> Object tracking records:

___

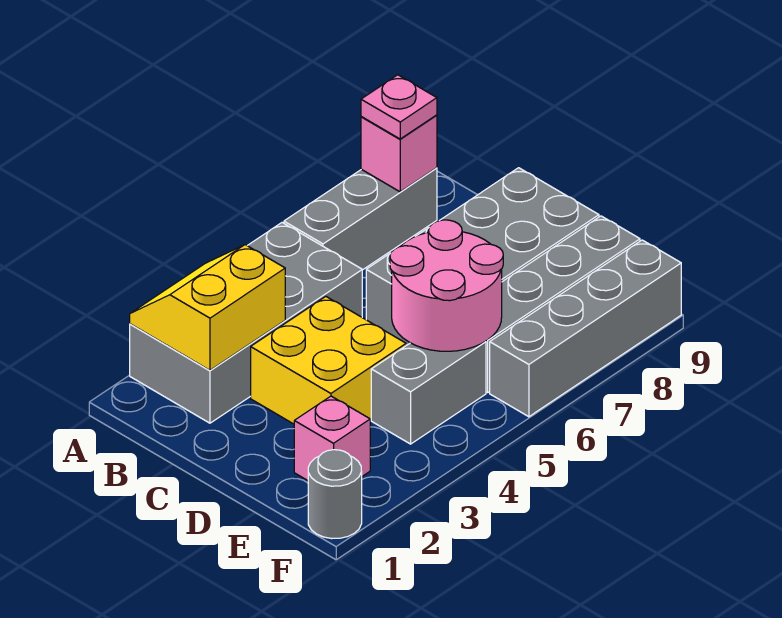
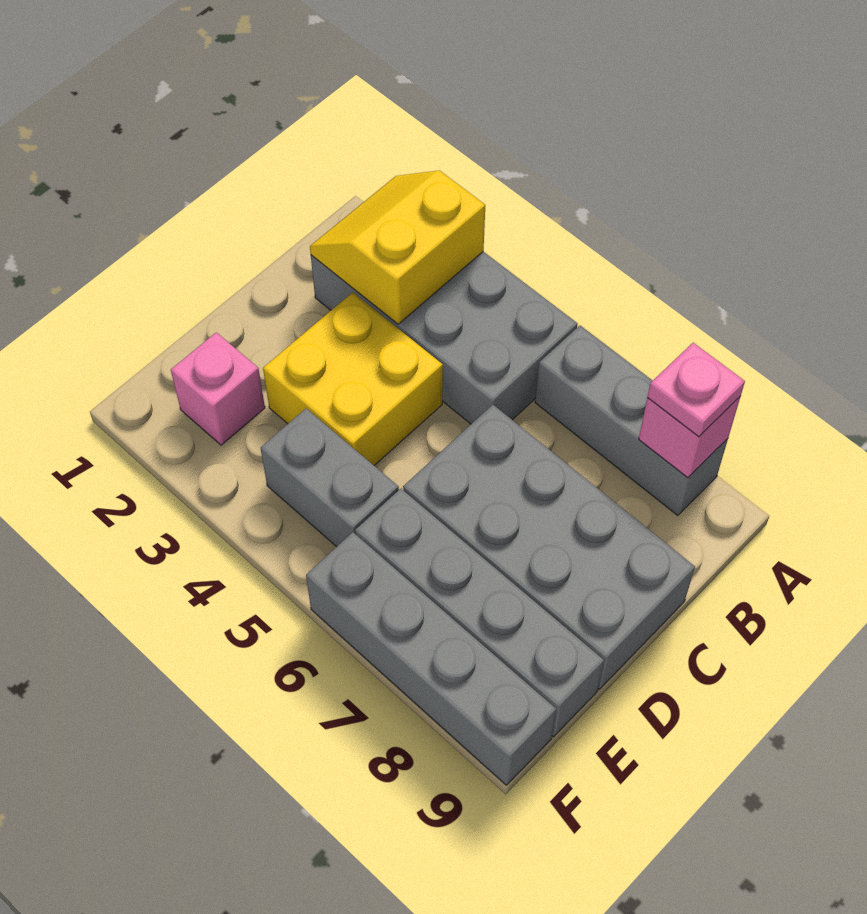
yellow slope A2:B3 level 2 top B -> yellow slope A2:B3 level 2 top 3
pink round brick D5:E6 level 2 -> none
grey round brick F1 level 1 -> none

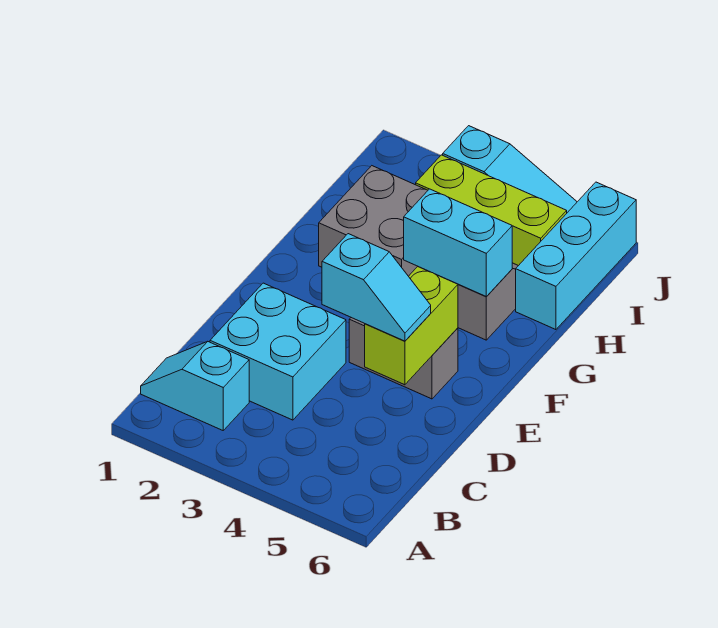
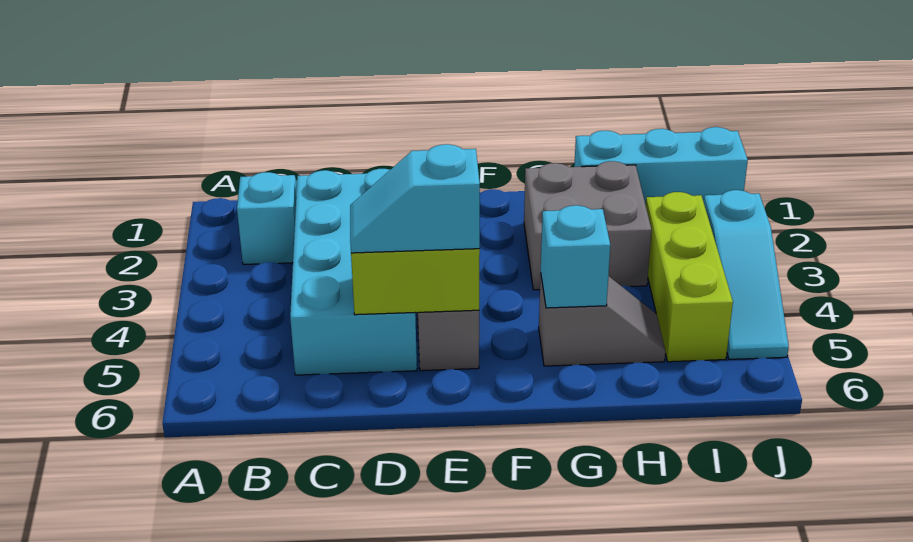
cyan brick C2:D3 level 1 -> cyan brick C2:D5 level 1
cyan slope D4:D5 level 3 top 4 -> cyan slope D5:E5 level 3 top E
cyan brick G4:G5 level 2 -> cyan brick G5 level 2
cyan brick H6:J6 level 1 -> cyan brick H1:J1 level 1

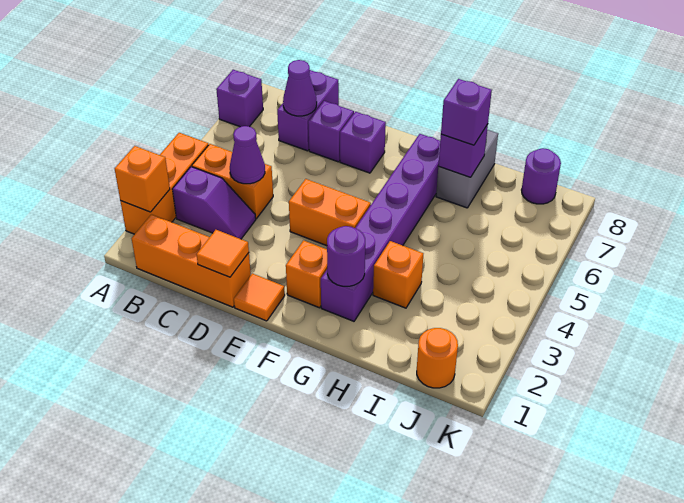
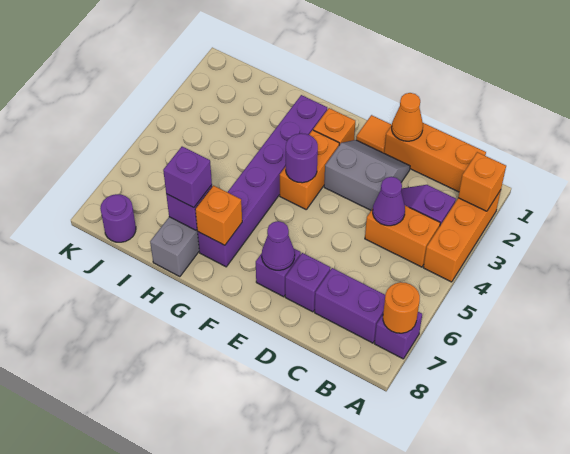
purple brick C7:C8 level 1 -> purple brick B7:C7 level 1
purple cone C7 level 2 -> purple cone E7 level 2
orange tile D1 level 2 -> orange cone D1 level 2
none -> grey slope D2:E3 level 1 top 3
orange brick E4:F4 level 1 -> orange brick F3:F4 level 1
purple round brick G2 level 2 -> purple round brick F4 level 2
orange brick H3 level 1 -> orange brick G7 level 2
orange round brick J1 level 1 -> orange round brick A7 level 2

___

> Your instructions:
Read the entries and select each line where the word "orange" is found.

> Answer for this exercise:
orange tile D1 level 2 -> orange cone D1 level 2
orange brick E4:F4 level 1 -> orange brick F3:F4 level 1
orange brick H3 level 1 -> orange brick G7 level 2
orange round brick J1 level 1 -> orange round brick A7 level 2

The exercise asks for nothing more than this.